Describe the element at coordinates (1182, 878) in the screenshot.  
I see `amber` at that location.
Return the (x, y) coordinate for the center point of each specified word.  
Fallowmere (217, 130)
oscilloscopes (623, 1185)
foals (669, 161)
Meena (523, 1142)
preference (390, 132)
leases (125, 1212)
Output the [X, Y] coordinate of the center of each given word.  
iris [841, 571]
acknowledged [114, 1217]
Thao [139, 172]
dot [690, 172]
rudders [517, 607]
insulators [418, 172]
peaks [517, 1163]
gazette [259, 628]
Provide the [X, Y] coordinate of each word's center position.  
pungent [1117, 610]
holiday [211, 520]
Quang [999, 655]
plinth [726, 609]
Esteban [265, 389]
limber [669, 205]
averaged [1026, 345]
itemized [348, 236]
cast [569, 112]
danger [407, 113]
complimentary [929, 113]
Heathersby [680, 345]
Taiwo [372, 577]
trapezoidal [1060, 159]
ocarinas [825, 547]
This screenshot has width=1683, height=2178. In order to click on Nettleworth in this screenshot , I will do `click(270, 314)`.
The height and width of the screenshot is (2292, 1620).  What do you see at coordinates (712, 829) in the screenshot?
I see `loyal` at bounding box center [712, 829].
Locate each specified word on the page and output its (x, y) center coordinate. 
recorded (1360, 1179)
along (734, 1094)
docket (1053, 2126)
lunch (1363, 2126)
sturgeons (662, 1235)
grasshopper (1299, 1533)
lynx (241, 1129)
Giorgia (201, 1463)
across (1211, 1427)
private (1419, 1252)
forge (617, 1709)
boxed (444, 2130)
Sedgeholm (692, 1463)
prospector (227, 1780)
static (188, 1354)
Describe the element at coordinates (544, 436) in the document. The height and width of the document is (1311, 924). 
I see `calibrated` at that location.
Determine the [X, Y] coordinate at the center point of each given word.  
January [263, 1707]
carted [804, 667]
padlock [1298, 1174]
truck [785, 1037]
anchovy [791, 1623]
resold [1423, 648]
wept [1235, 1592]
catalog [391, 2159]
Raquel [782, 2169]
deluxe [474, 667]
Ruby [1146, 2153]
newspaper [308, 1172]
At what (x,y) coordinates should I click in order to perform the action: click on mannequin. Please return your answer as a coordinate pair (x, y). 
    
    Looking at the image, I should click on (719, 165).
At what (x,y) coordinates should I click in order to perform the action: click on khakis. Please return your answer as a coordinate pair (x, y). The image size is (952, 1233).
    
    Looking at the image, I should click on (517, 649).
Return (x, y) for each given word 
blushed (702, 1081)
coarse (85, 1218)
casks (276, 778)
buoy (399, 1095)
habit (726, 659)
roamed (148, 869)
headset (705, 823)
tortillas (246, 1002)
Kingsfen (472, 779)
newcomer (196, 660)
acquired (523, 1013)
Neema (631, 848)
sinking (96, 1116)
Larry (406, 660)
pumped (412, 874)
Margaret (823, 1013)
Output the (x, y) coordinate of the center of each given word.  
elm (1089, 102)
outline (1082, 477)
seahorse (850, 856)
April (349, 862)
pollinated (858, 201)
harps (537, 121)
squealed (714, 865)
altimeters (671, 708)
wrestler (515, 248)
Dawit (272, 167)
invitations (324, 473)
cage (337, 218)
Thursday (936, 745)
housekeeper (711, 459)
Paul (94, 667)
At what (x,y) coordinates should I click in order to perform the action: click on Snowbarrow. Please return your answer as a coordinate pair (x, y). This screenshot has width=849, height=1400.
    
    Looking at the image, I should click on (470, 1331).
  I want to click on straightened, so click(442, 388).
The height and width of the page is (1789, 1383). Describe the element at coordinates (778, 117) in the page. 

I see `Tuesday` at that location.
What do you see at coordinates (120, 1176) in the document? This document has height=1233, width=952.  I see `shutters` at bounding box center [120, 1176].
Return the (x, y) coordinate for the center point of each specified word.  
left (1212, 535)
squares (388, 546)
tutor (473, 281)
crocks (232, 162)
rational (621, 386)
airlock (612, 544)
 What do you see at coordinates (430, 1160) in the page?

• • • •

* **Given instruction**
Return, word for word, the part of the data that opens with the line containing "Heathersby [680, 345]" and closes with the line containing "boxed (444, 2130)", including both of those lines.

* **Expected output**
Heathersby [680, 345]
Taiwo [372, 577]
trapezoidal [1060, 159]
ocarinas [825, 547]
This screenshot has width=1683, height=2178. In order to click on Nettleworth in this screenshot , I will do `click(270, 314)`.
The height and width of the screenshot is (2292, 1620).  What do you see at coordinates (712, 829) in the screenshot?
I see `loyal` at bounding box center [712, 829].
Locate each specified word on the page and output its (x, y) center coordinate. 
recorded (1360, 1179)
along (734, 1094)
docket (1053, 2126)
lunch (1363, 2126)
sturgeons (662, 1235)
grasshopper (1299, 1533)
lynx (241, 1129)
Giorgia (201, 1463)
across (1211, 1427)
private (1419, 1252)
forge (617, 1709)
boxed (444, 2130)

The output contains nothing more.